• [Task requirements]: Where the entries below show "pink semicircle: (130, 249)", begin there and print that line and all following lines exactly, through the last, omitting pictures.

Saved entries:
^^^^
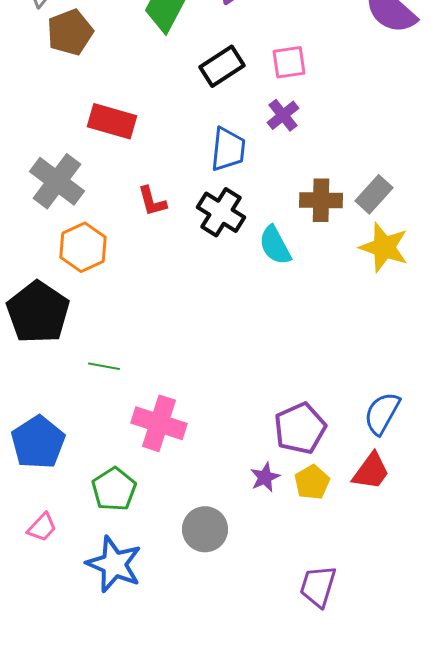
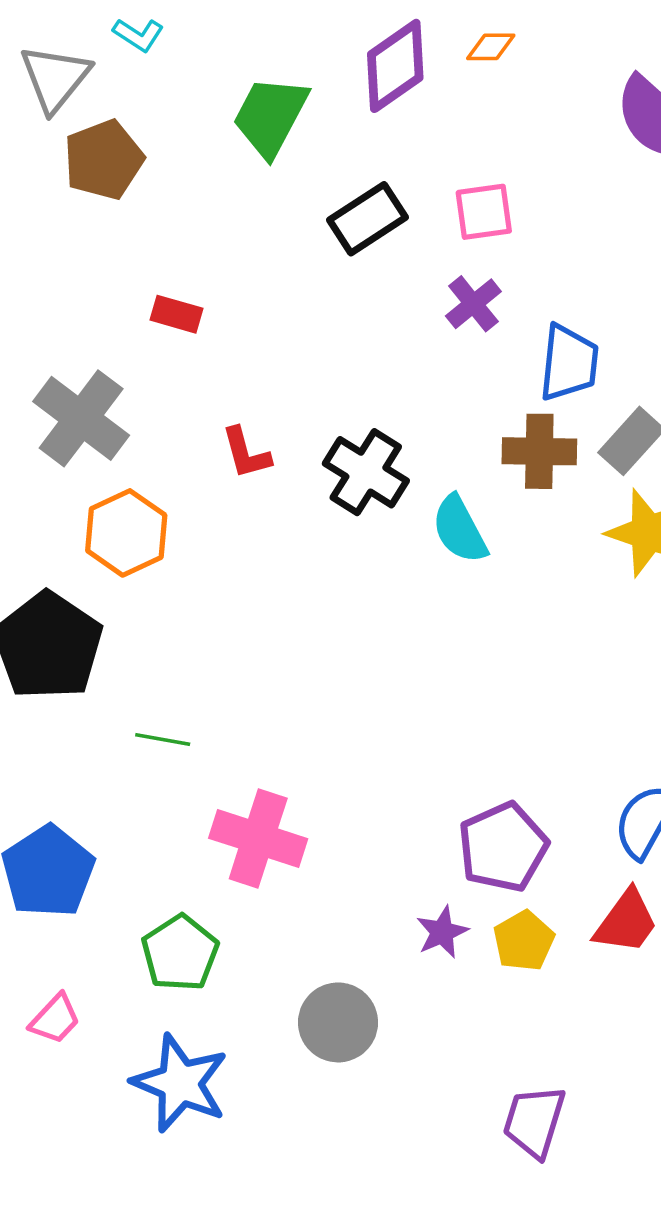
red rectangle: (112, 121) -> (177, 314), size x0.6
blue trapezoid: (228, 149) -> (569, 363), moved

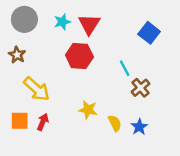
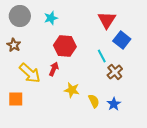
red triangle: (89, 24) -> (107, 20), moved
blue square: (149, 33) -> (122, 40), moved
red arrow: (43, 122) -> (54, 69), moved

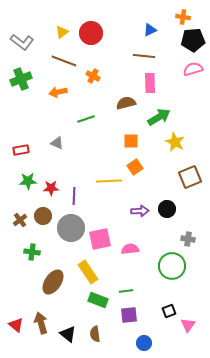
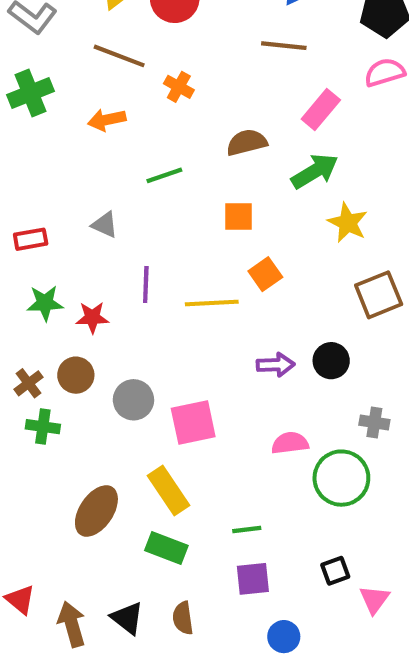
pink rectangle: (150, 83) -> (321, 109), moved, turned 42
orange square: (131, 141) -> (238, 217), moved
purple line: (74, 196) -> (146, 284), moved
gray circle: (71, 228) -> (133, 400), size x0.7
pink semicircle: (130, 249) -> (290, 443), moved
green cross: (32, 252) -> (43, 427), moved
green rectangle: (98, 300) -> (166, 548), moved
brown arrow: (41, 323) -> (72, 624), moved

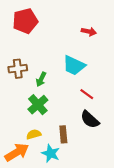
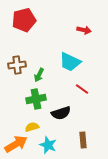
green cross: (38, 105) -> (36, 99), turned 30
black semicircle: (90, 119) -> (61, 113), moved, turned -60
brown rectangle: (63, 134) -> (83, 140), moved

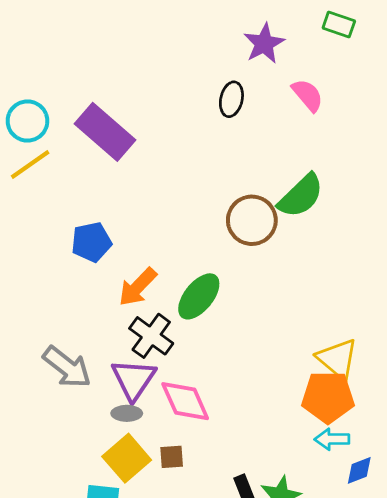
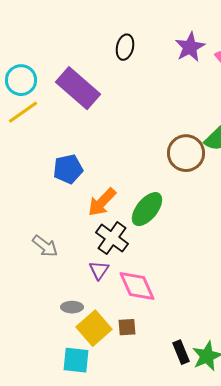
purple star: (264, 44) -> (190, 47), moved
black ellipse: (231, 99) -> (125, 47), moved
gray arrow: (67, 367) -> (45, 246), moved, size x0.7
purple triangle: (134, 379) -> (99, 270), size x0.6
gray ellipse: (127, 413) -> (72, 307), moved

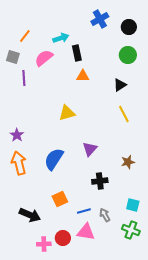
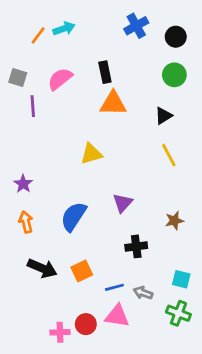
^^^^
• [Written answer]:
pink semicircle: (130, 249) -> (290, 443), moved
green cross: (32, 252) -> (43, 427), moved
green rectangle: (98, 300) -> (166, 548), moved
brown arrow: (41, 323) -> (72, 624), moved

green cross: (38, 105) -> (36, 99), turned 30
black semicircle: (90, 119) -> (61, 113), moved, turned -60
brown rectangle: (63, 134) -> (83, 140), moved

purple star: (264, 44) -> (190, 47), moved
black ellipse: (231, 99) -> (125, 47), moved
gray arrow: (67, 367) -> (45, 246), moved, size x0.7
purple triangle: (134, 379) -> (99, 270), size x0.6
gray ellipse: (127, 413) -> (72, 307), moved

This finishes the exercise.